Work to be completed:
Read each line of the material and note whether it contains "plate". Give the number of such lines and nothing else.
------------------------------
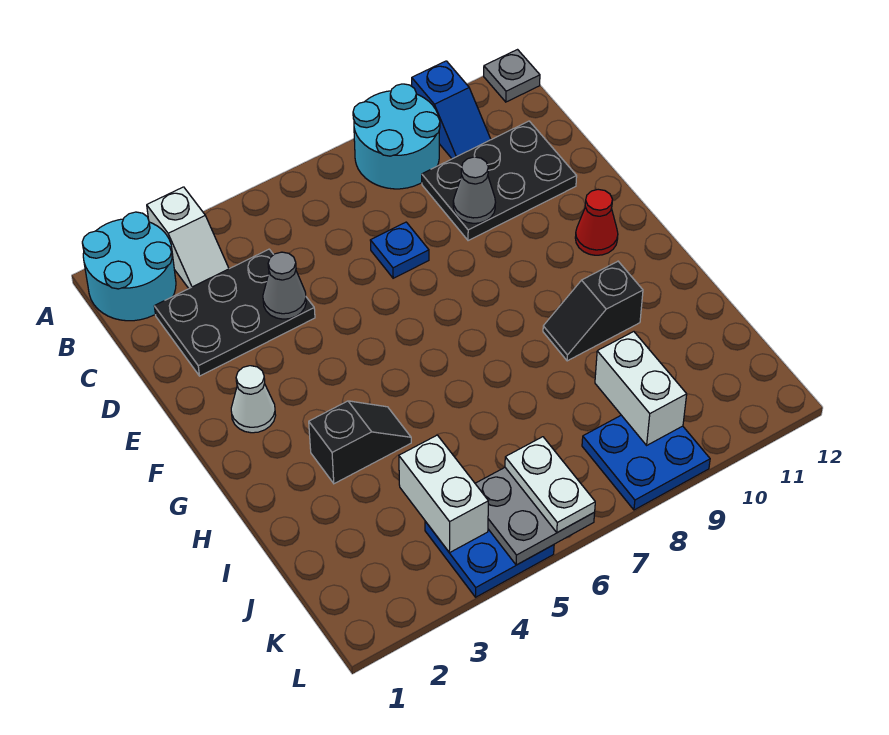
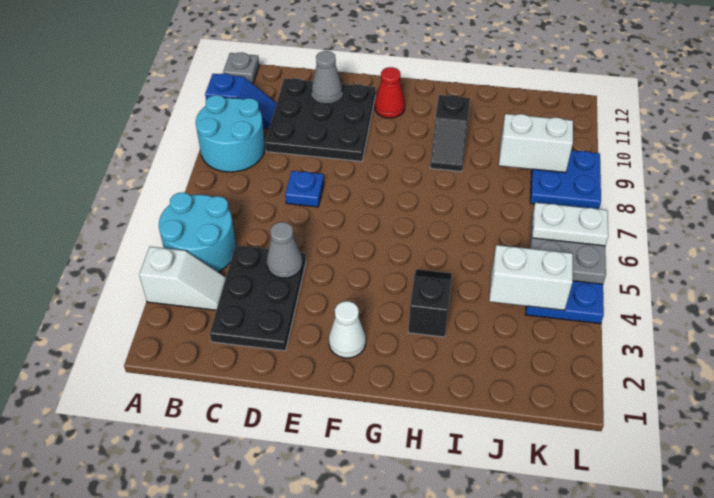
cyan round brick A1:B2 level 1 -> cyan round brick A4:B5 level 1
black plate C9:D11 level 1 -> black plate C9:E11 level 1
grey cone D9 level 2 -> grey cone D11 level 2

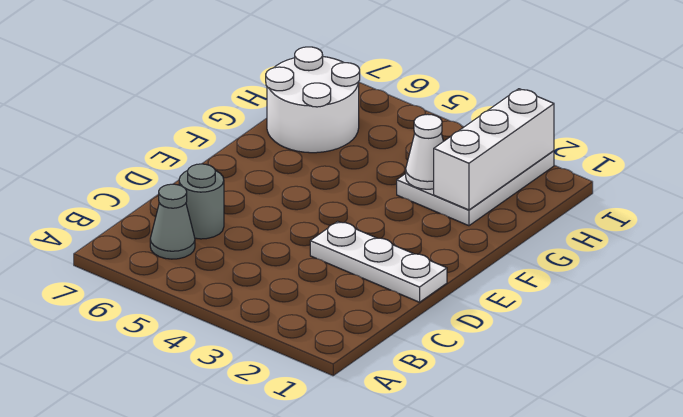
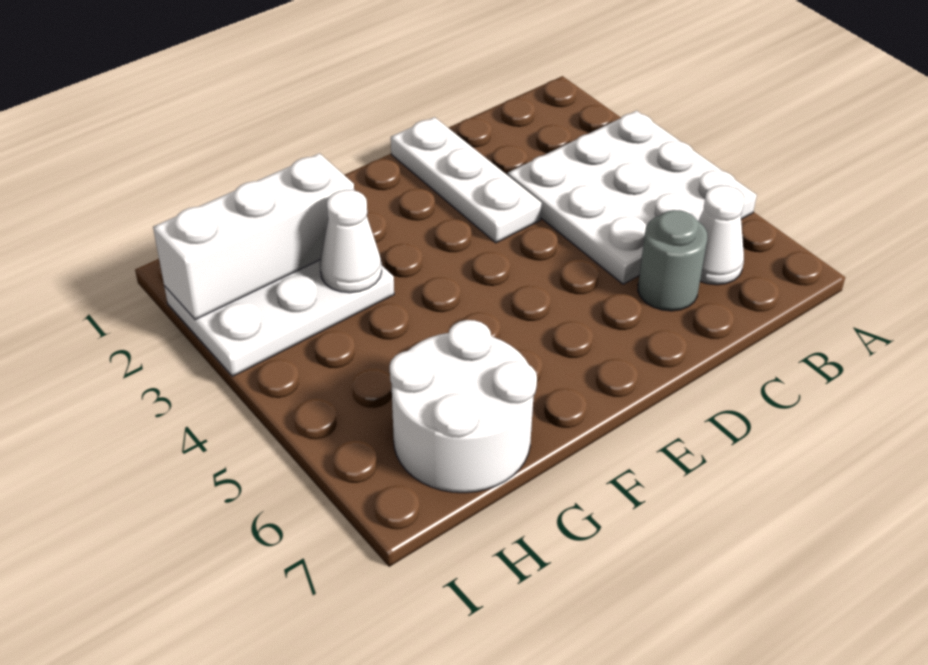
none -> white plate A3:C5 level 1
grey cone B6 level 1 -> white cone B6 level 1

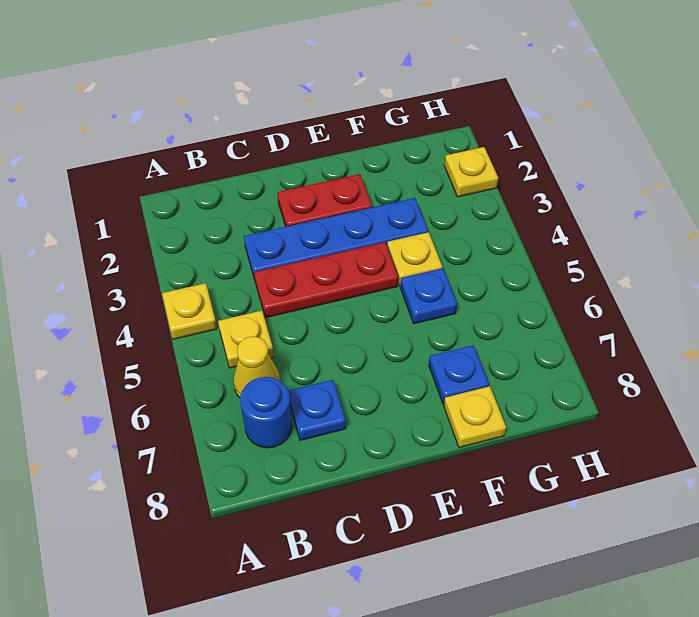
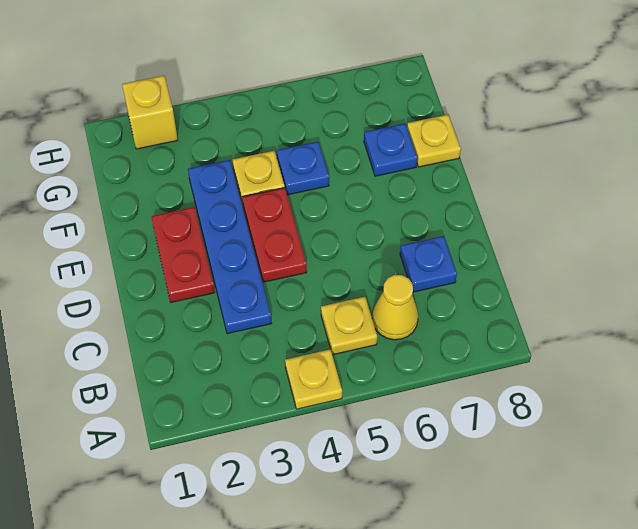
blue round brick B7 level 1 -> none
red plate C4:E4 level 1 -> red plate D4:E4 level 1
yellow plate H2 level 1 -> yellow brick H2 level 1

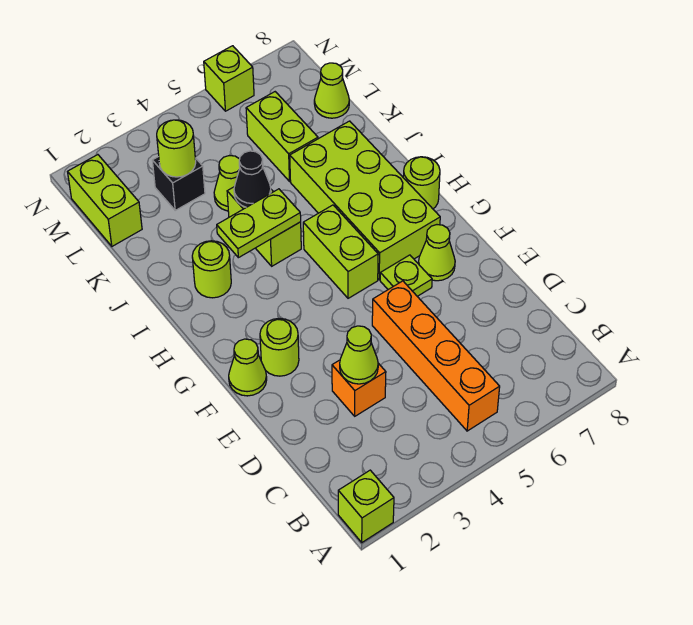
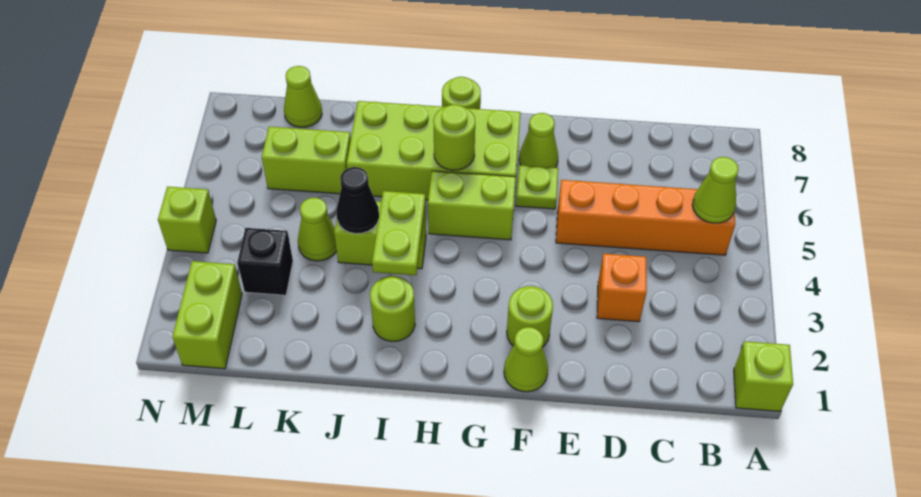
lime cone D3 level 2 -> lime cone B5 level 2
lime brick L1:M1 level 1 -> lime brick M1:M2 level 1
lime round brick L3 level 2 -> lime round brick H6 level 2
lime brick N6 level 1 -> lime brick N4 level 1

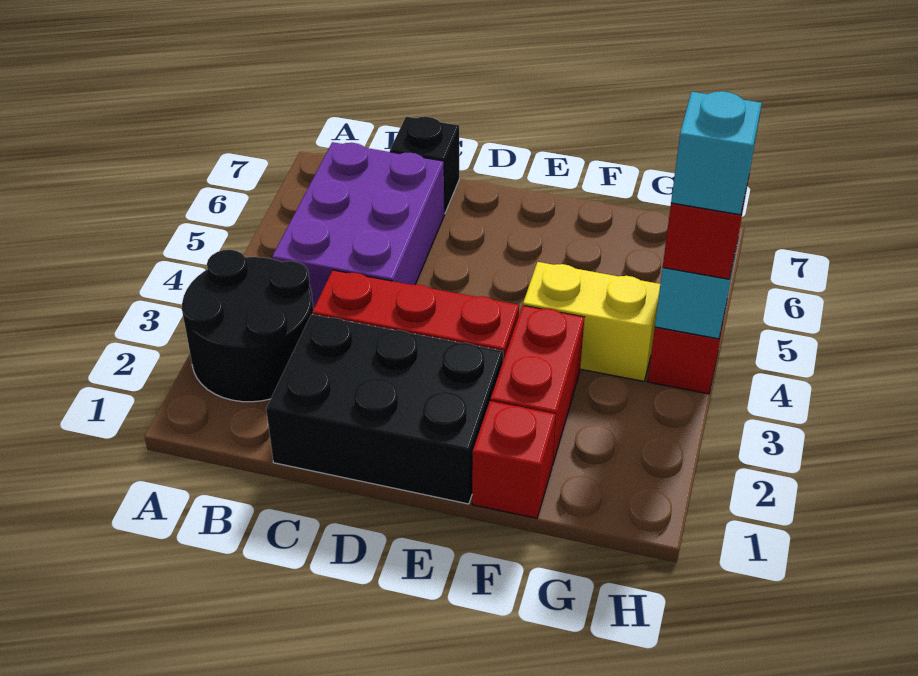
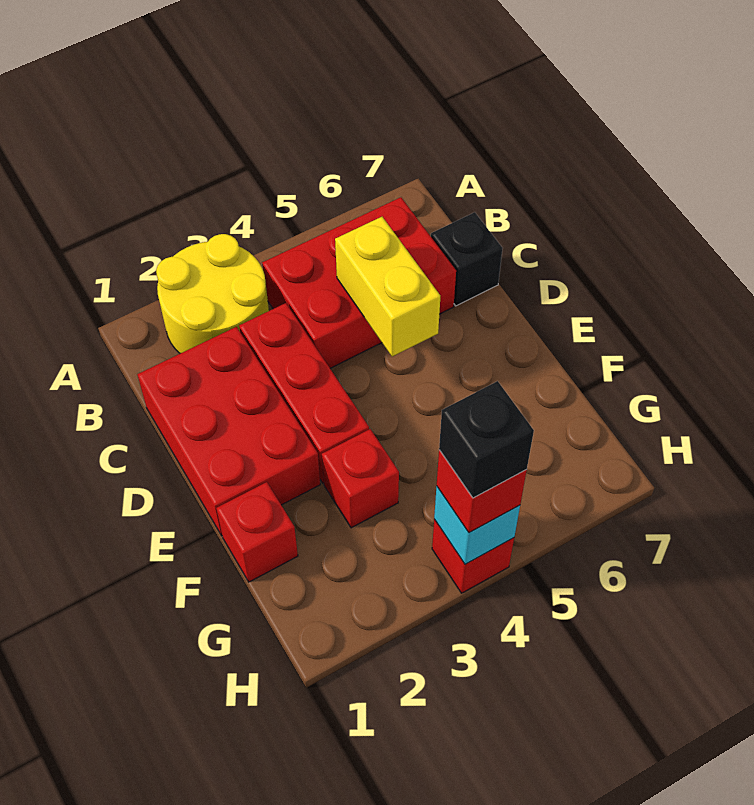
black round brick A2:B3 level 1 -> yellow round brick A2:B3 level 1
purple brick B4:C6 level 1 -> red brick B4:C6 level 1
black brick C1:E2 level 1 -> red brick C1:E2 level 1
red brick F2:F3 level 1 -> red brick F3 level 1
yellow brick F4:G4 level 1 -> yellow brick C5:D5 level 2
cyan brick H4 level 4 -> black brick H4 level 4

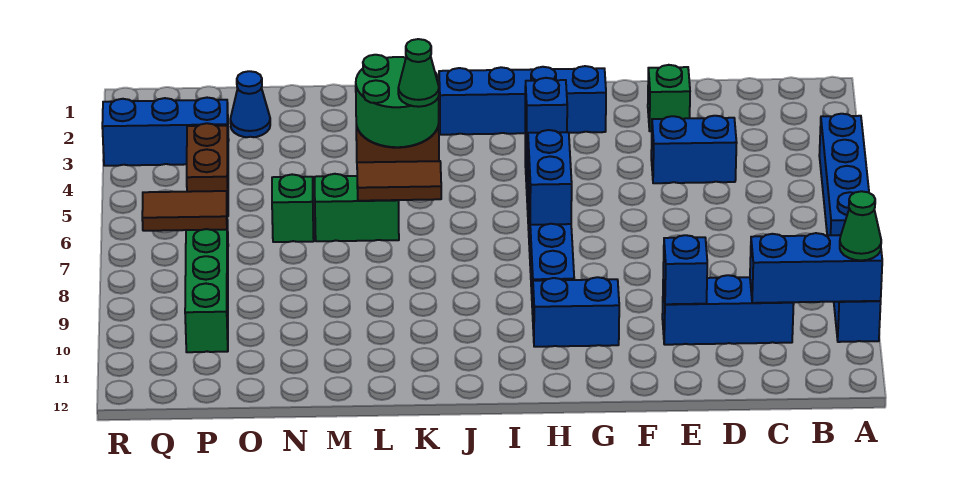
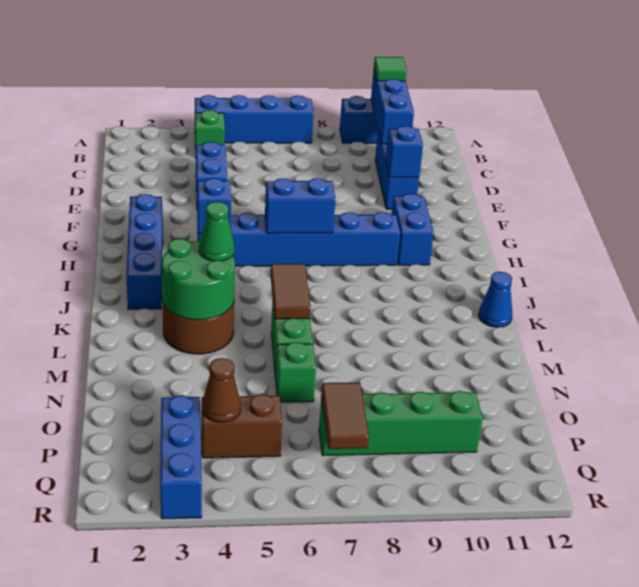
green cone A10 level 3 -> green tile A10 level 3
green brick E2 level 1 -> green brick B4 level 1
blue cone O2 level 1 -> blue cone K12 level 1
none -> brown cone P4 level 2

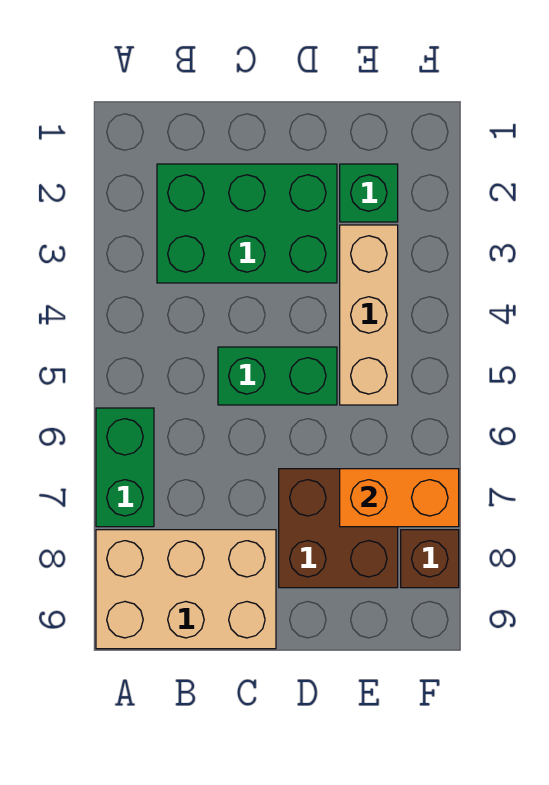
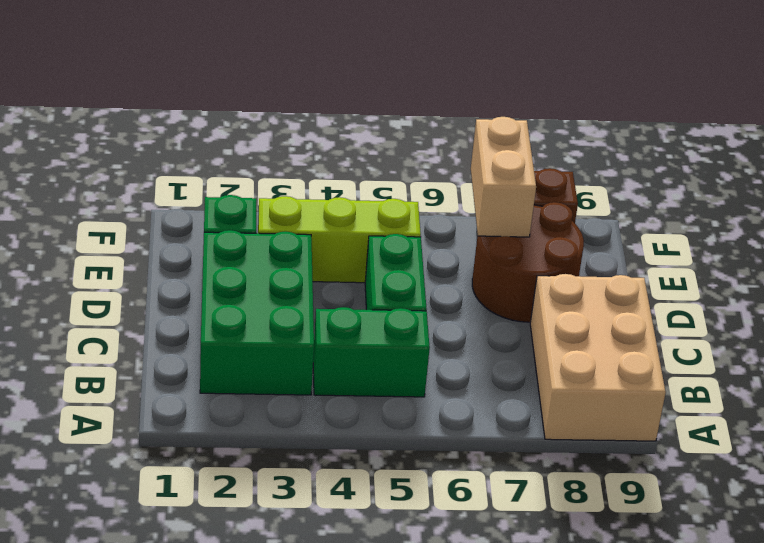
green brick A6:A7 level 1 -> green brick B4:B5 level 1
brown brick D7:E8 level 1 -> brown round brick D7:E8 level 1
tan brick E3:E5 level 1 -> lime brick E3:E5 level 1
orange brick E7:F7 level 2 -> tan brick E7:F7 level 2

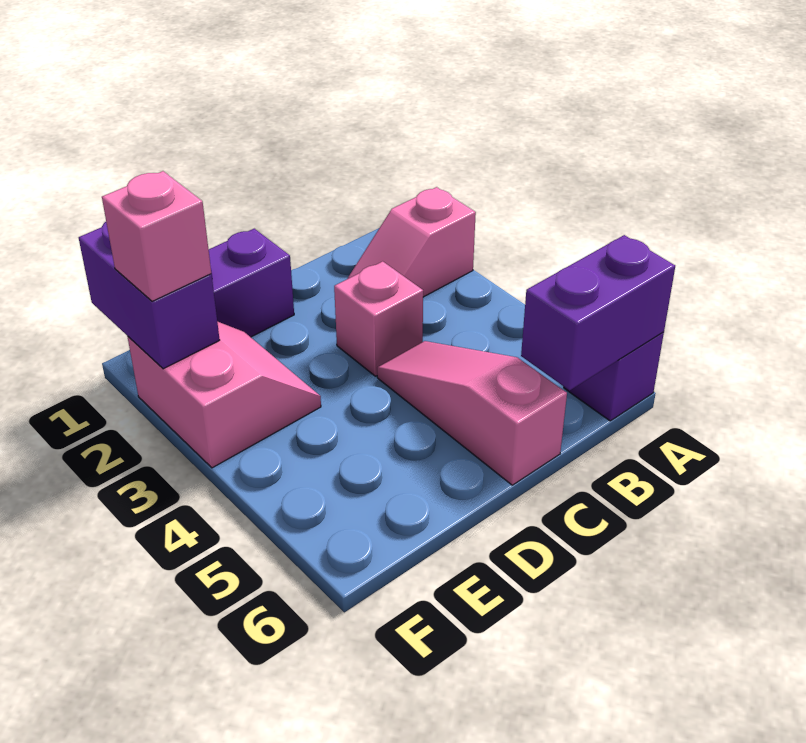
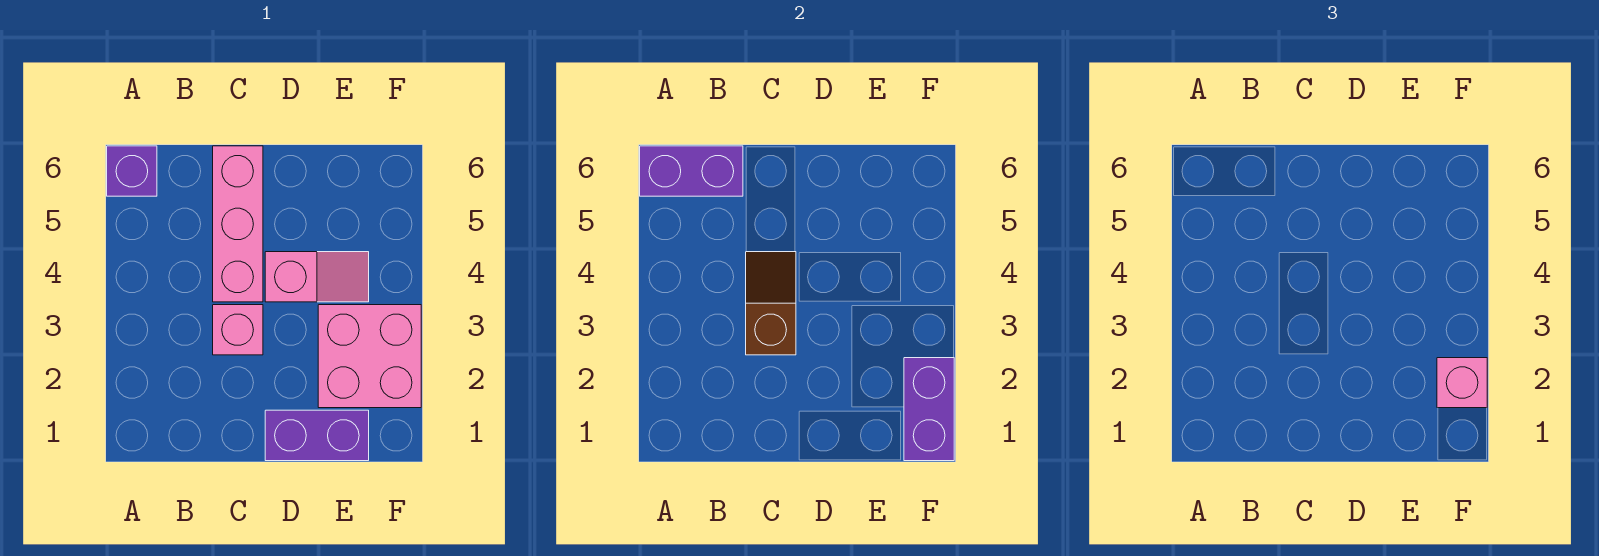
pink slope A2:B2 level 1 top A -> pink slope D4:E4 level 1 top D
none -> brown slope C3:C4 level 2 top 3
pink slope C4:C6 level 1 top 6 -> pink brick C4:C6 level 1
pink slope E2:F3 level 1 top F -> pink brick E2:F3 level 1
------------------------------
Response for this exercise:
4